*Data records*:
____

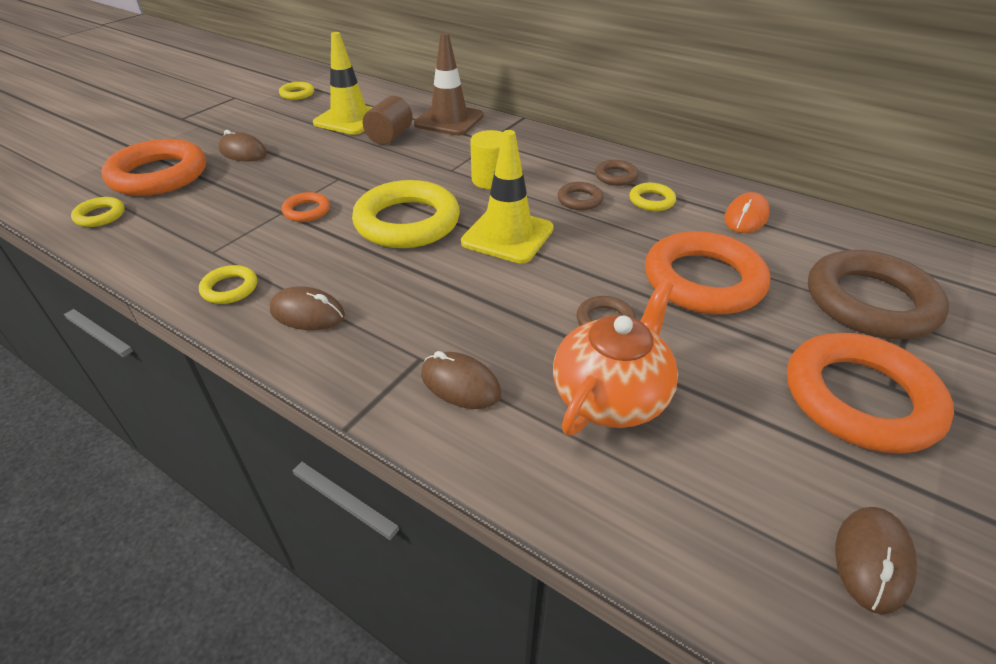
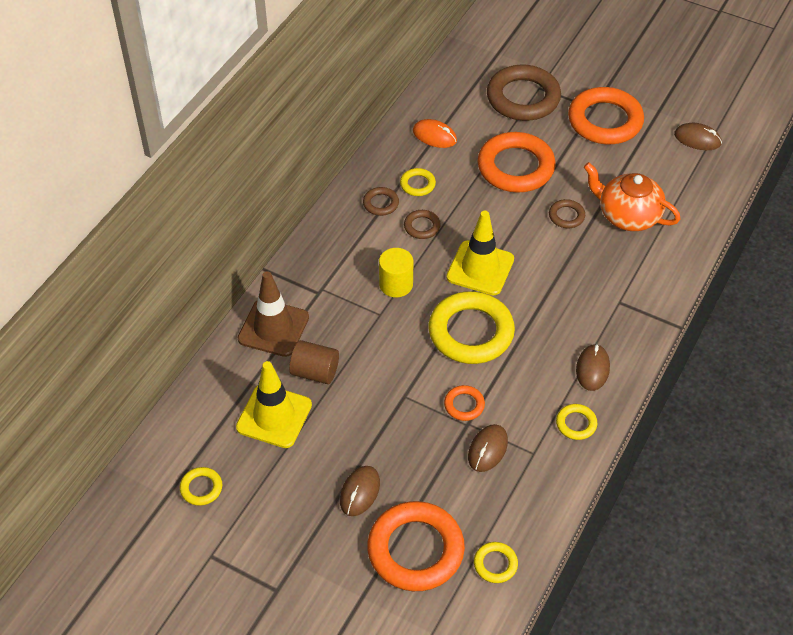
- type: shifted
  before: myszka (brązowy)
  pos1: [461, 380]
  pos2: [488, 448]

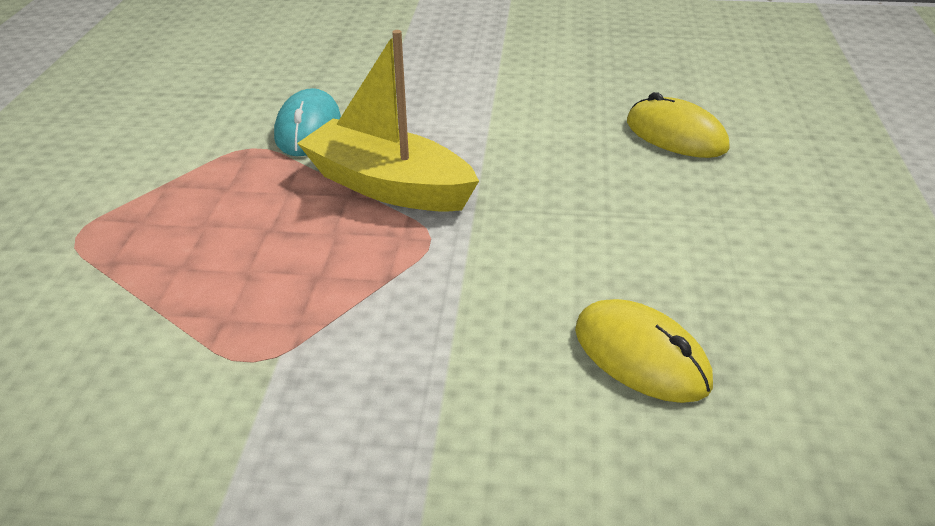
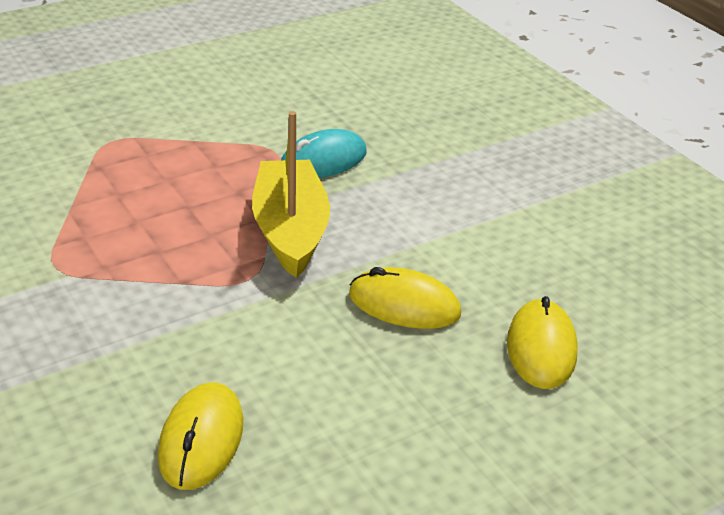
- type: new
  after: myszka (żółty)
  pos2: [405, 298]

____

The listing above should be repeated word for word, with every image left out.

*Result of this exercise*:
- type: shifted
  before: myszka (brązowy)
  pos1: [461, 380]
  pos2: [488, 448]

- type: new
  after: myszka (żółty)
  pos2: [405, 298]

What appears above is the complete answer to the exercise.